## THE TASK
Drop all images. Then write out each line below exactly as given.

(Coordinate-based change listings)
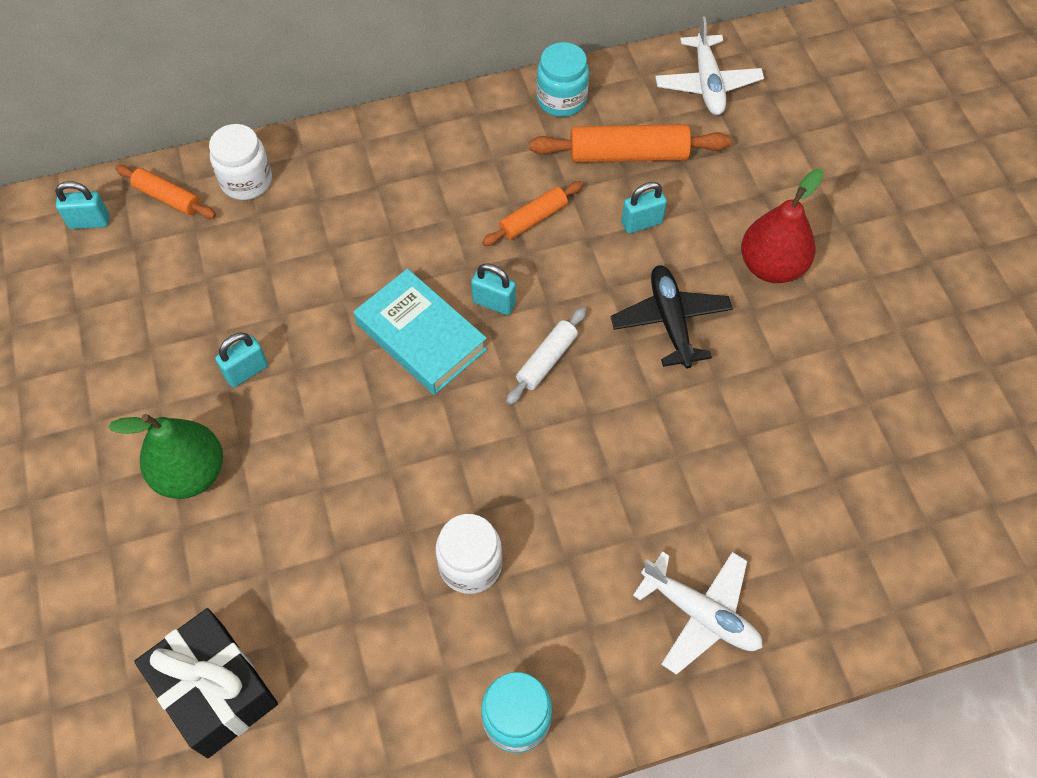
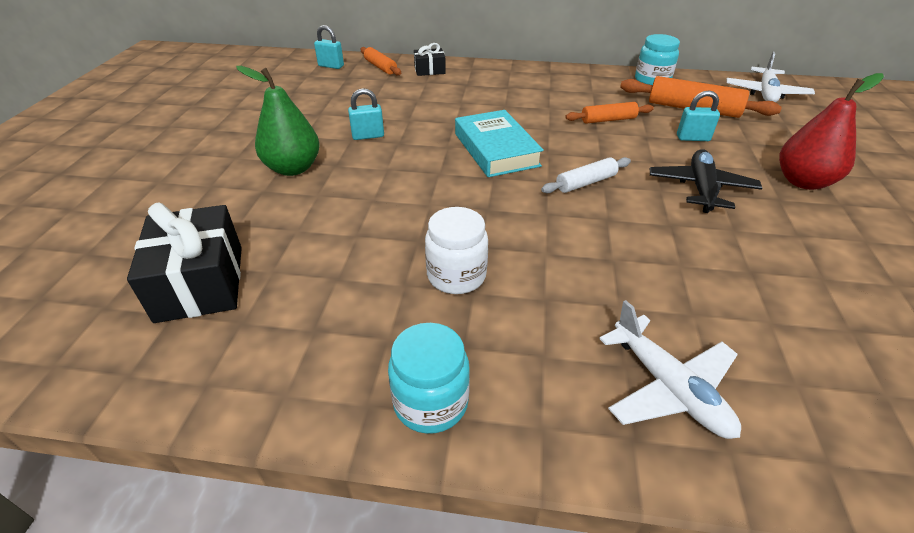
camera: 25 degrees right, 20 degrees down
(246, 181) = (429, 70): white jar -> black gift
(494, 303) = (559, 147): turquoise padlock -> none

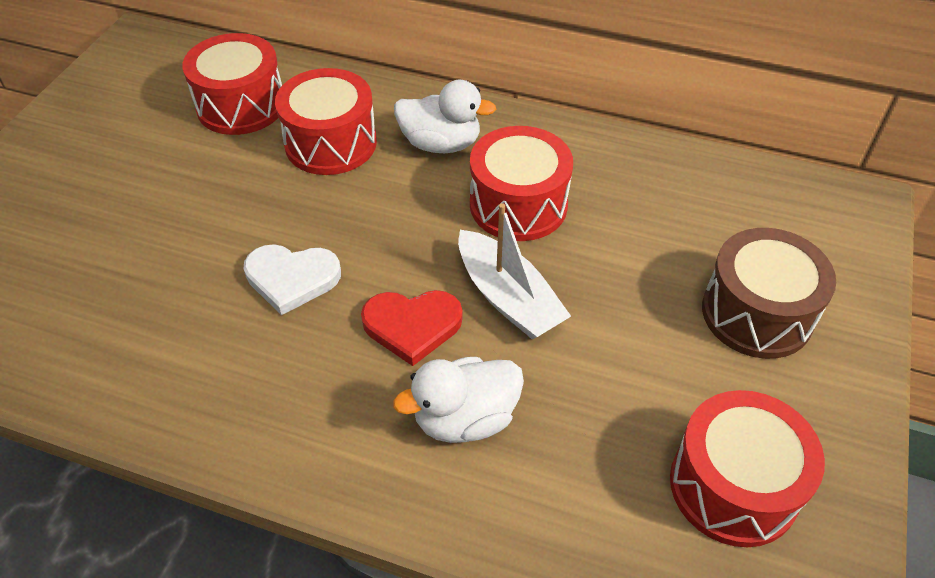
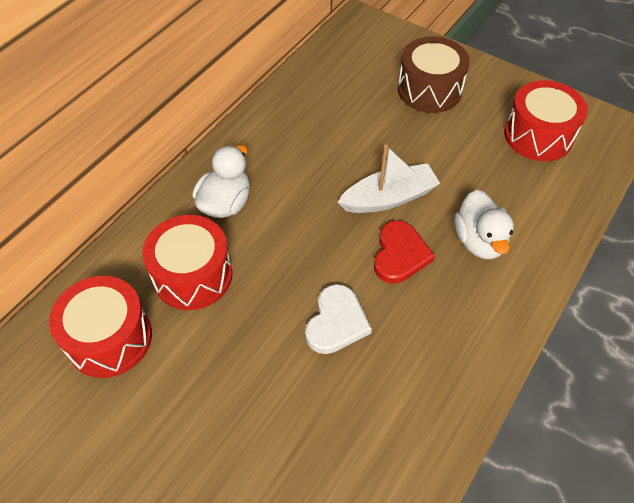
camera: 75 degrees left, 5 degrees up
(518, 205) = (306, 173): red drum -> none

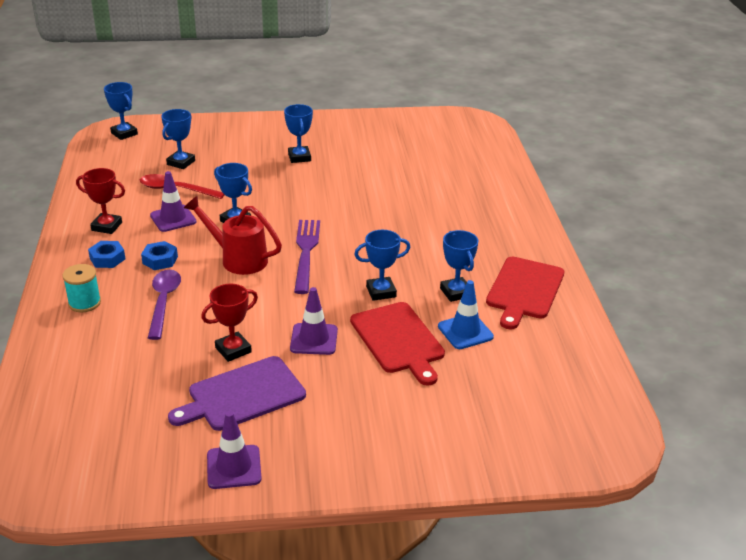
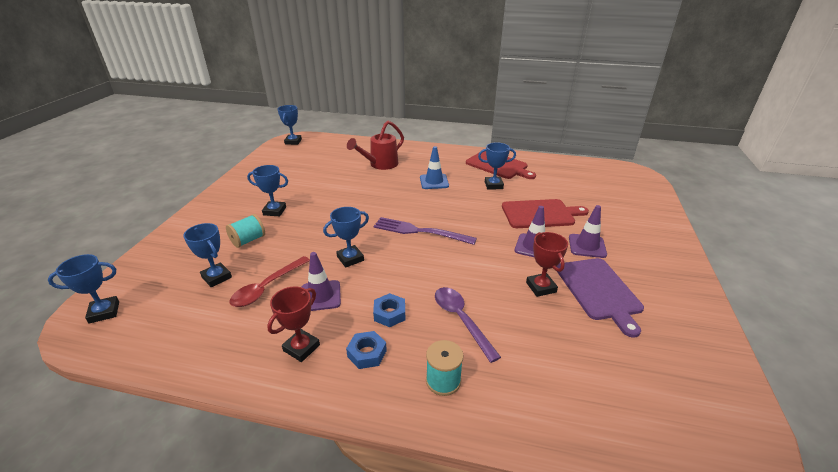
camera: 70 degrees left, 0 degrees up
(164, 302) = (461, 319): purple spoon -> purple spoon turned 45 degrees clockwise
(234, 467) = (684, 307): purple traffic cone -> purple traffic cone (587, 246)
(238, 259) = (412, 266): red watering can -> red watering can (380, 164)
(241, 159) = (248, 240): none -> turquoise spool
(381, 292) = (484, 210): blue trophy -> blue trophy (293, 142)
(465, 332) = (535, 190): blue traffic cone -> blue traffic cone (434, 182)

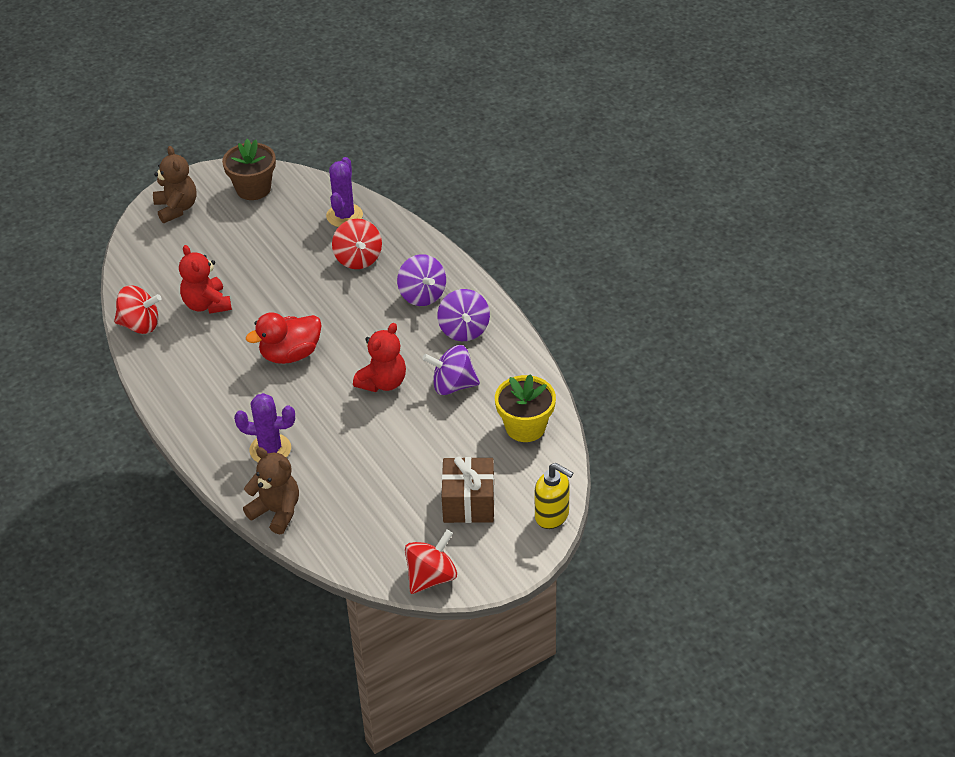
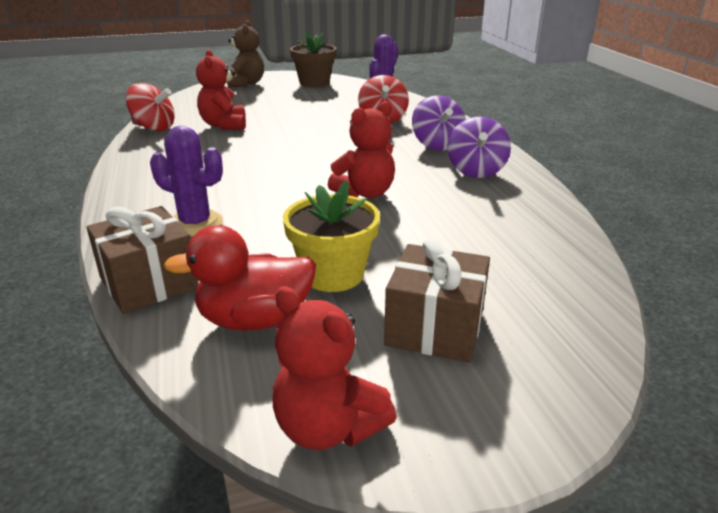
camera: 15 degrees right, 15 degrees down
(276, 512) = (149, 283): brown teddy bear -> brown gift
(290, 354) = (277, 161): red duck -> red duck (255, 320)
(431, 577) = (328, 427): red spinning top -> red teddy bear
(452, 385) = (449, 207): purple spinning top -> none
(525, 427) = (541, 258): yellow flower pot -> yellow flower pot (333, 274)
(552, 516) = (581, 376): yellow soap dispenser -> none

## OUTPUT BELOW
camera: 25 degrees right, 20 degrees down
(246, 181) = (429, 70): white jar -> black gift
(494, 303) = (559, 147): turquoise padlock -> none

camera: 75 degrees left, 5 degrees up
(518, 205) = (306, 173): red drum -> none

camera: 70 degrees left, 0 degrees up
(164, 302) = (461, 319): purple spoon -> purple spoon turned 45 degrees clockwise
(234, 467) = (684, 307): purple traffic cone -> purple traffic cone (587, 246)
(238, 259) = (412, 266): red watering can -> red watering can (380, 164)
(241, 159) = (248, 240): none -> turquoise spool
(381, 292) = (484, 210): blue trophy -> blue trophy (293, 142)
(465, 332) = (535, 190): blue traffic cone -> blue traffic cone (434, 182)

camera: 15 degrees right, 15 degrees down
(276, 512) = (149, 283): brown teddy bear -> brown gift
(290, 354) = (277, 161): red duck -> red duck (255, 320)
(431, 577) = (328, 427): red spinning top -> red teddy bear
(452, 385) = (449, 207): purple spinning top -> none
(525, 427) = (541, 258): yellow flower pot -> yellow flower pot (333, 274)
(552, 516) = (581, 376): yellow soap dispenser -> none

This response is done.